#### SUPPLIED RECORDS:
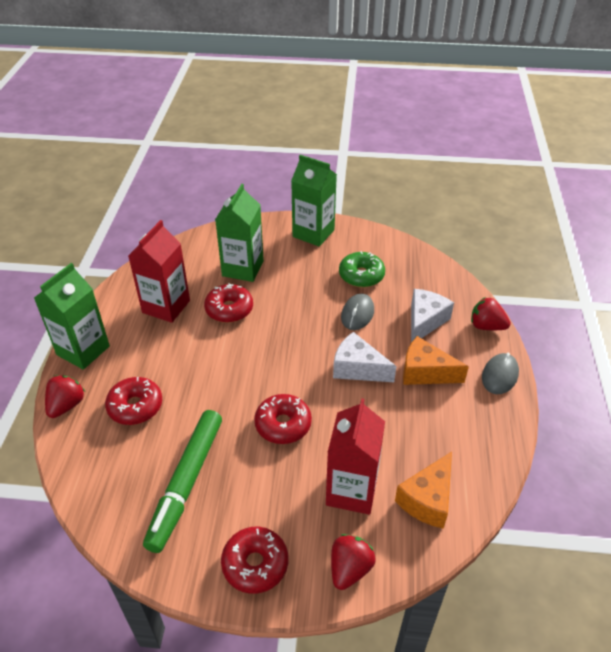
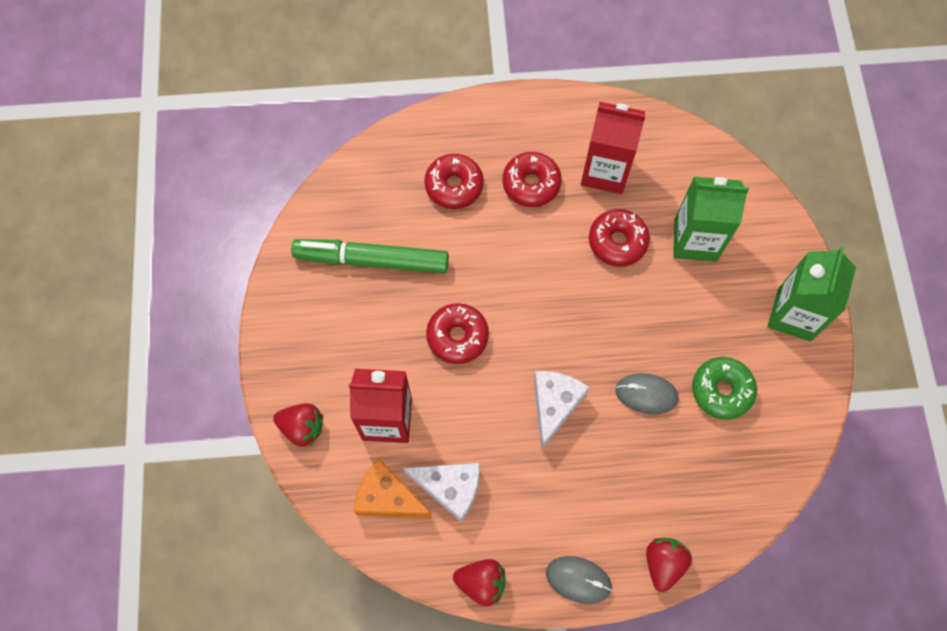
camera: 80 degrees right, 25 degrees up
green carton [34,263,110,370] -> none
red strawberry [45,375,85,418] -> red strawberry moved to [453,559,506,607]
red donut [221,527,288,594] -> red donut moved to [503,152,562,207]
orange cheese [403,336,469,385] -> none
white cheese [411,289,454,343] -> white cheese moved to [403,463,479,522]

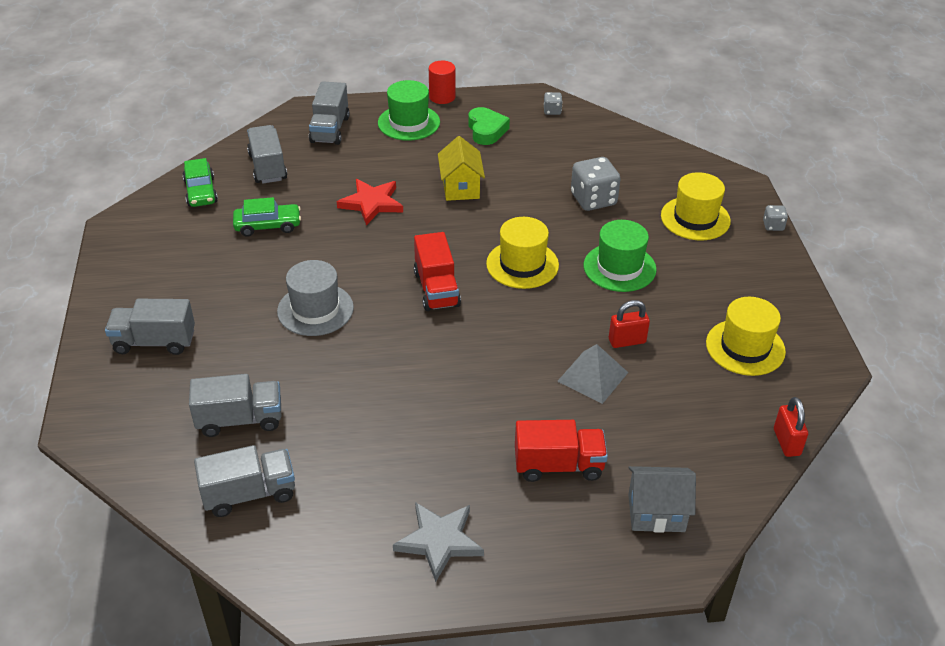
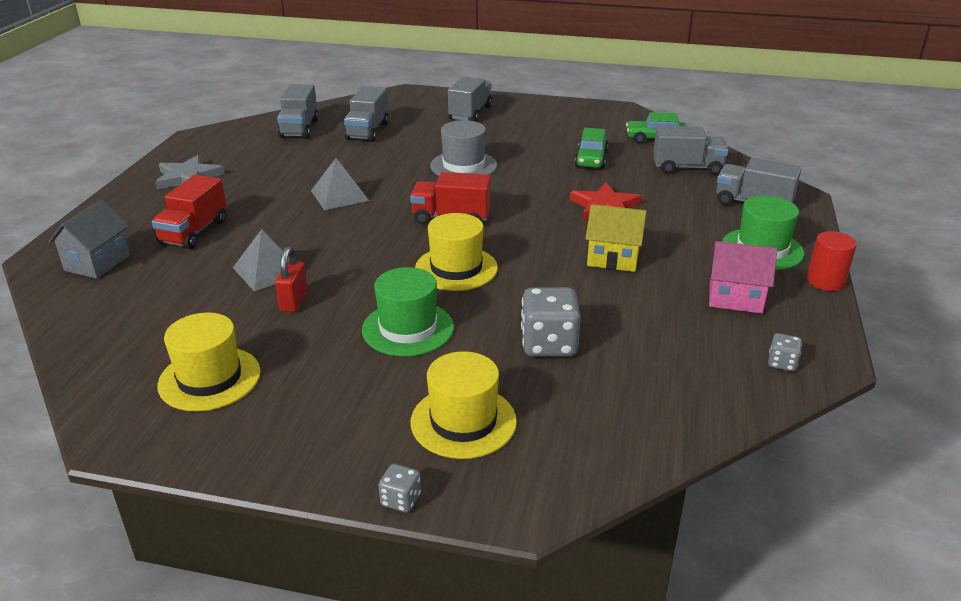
camera: 110 degrees right, 10 degrees down
green heart [468,107,510,145] -> pink house [709,241,777,314]
red padlock [774,397,808,457] -> none
none -> grey pyramid [311,158,369,210]

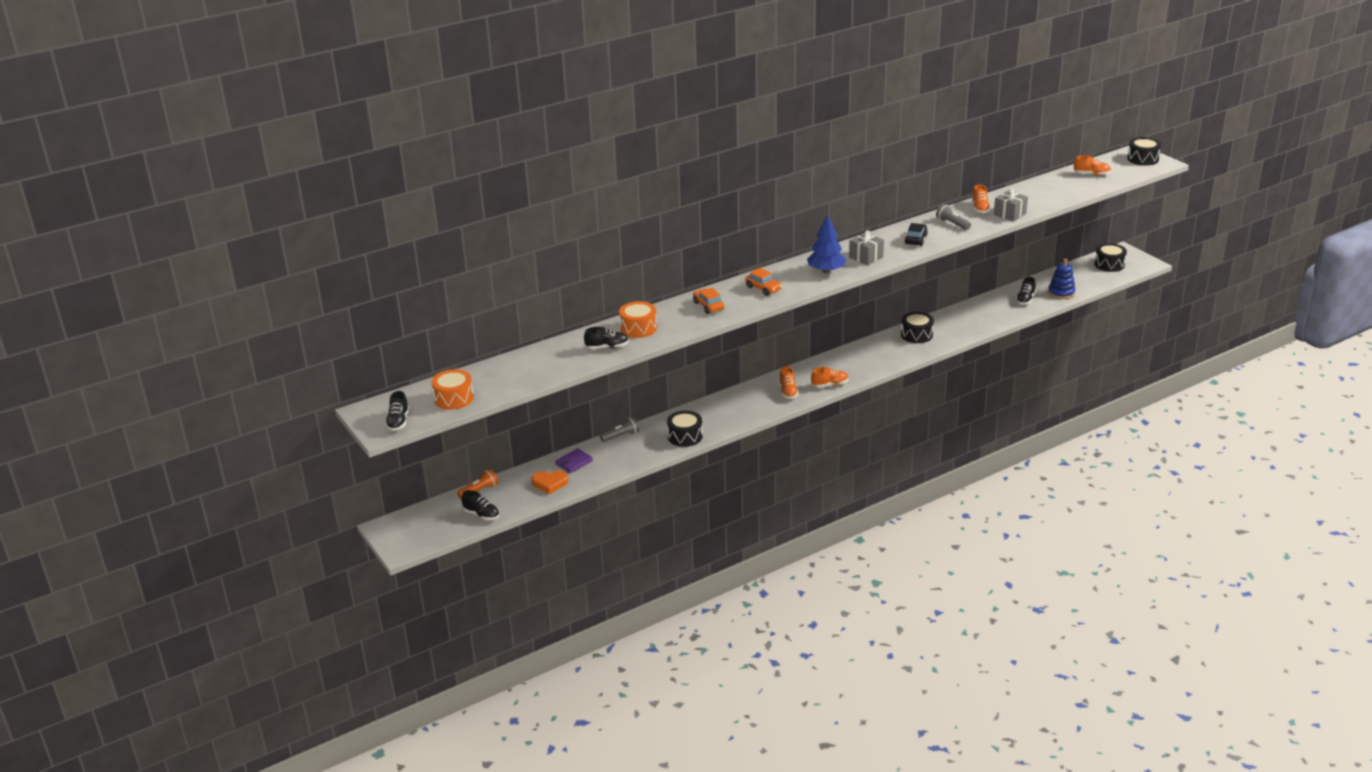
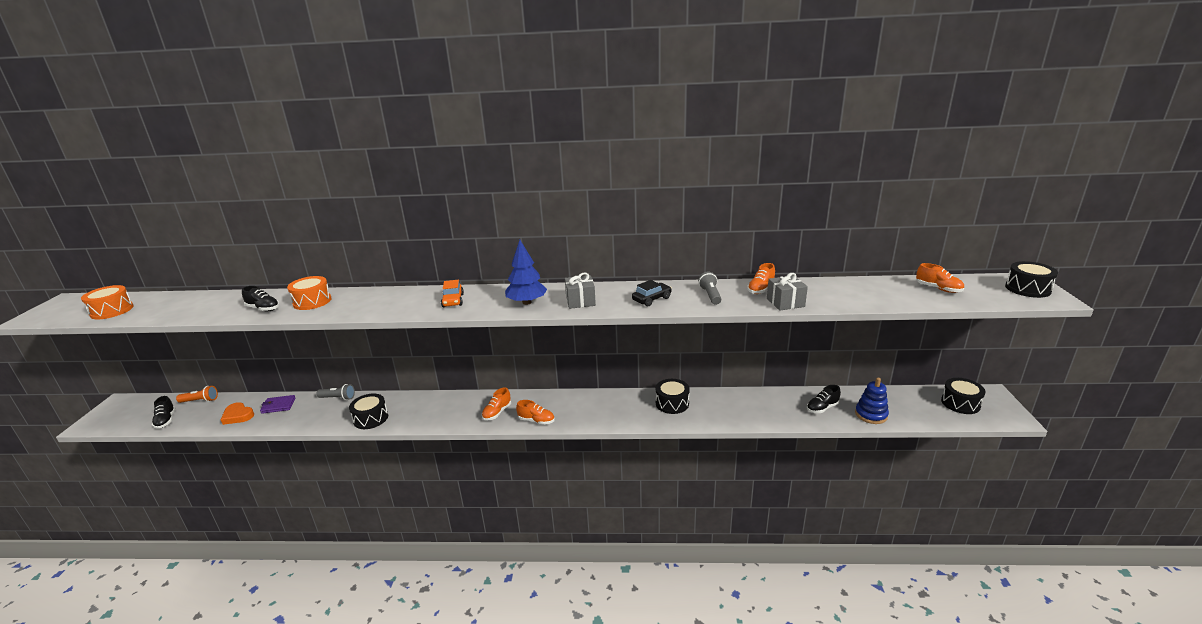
camera: 35 degrees right, 5 degrees down
black shoe [385,391,409,431] -> none
orange car [693,288,724,314] -> none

#### WHAT YOU ARE ASKED TO DO:
The output should consist of every entry above, printed exactly, with the images removed.

#### RESPONSE TO THE TASK:
camera: 80 degrees right, 25 degrees up
green carton [34,263,110,370] -> none
red strawberry [45,375,85,418] -> red strawberry moved to [453,559,506,607]
red donut [221,527,288,594] -> red donut moved to [503,152,562,207]
orange cheese [403,336,469,385] -> none
white cheese [411,289,454,343] -> white cheese moved to [403,463,479,522]

camera: 110 degrees right, 10 degrees down
green heart [468,107,510,145] -> pink house [709,241,777,314]
red padlock [774,397,808,457] -> none
none -> grey pyramid [311,158,369,210]

camera: 35 degrees right, 5 degrees down
black shoe [385,391,409,431] -> none
orange car [693,288,724,314] -> none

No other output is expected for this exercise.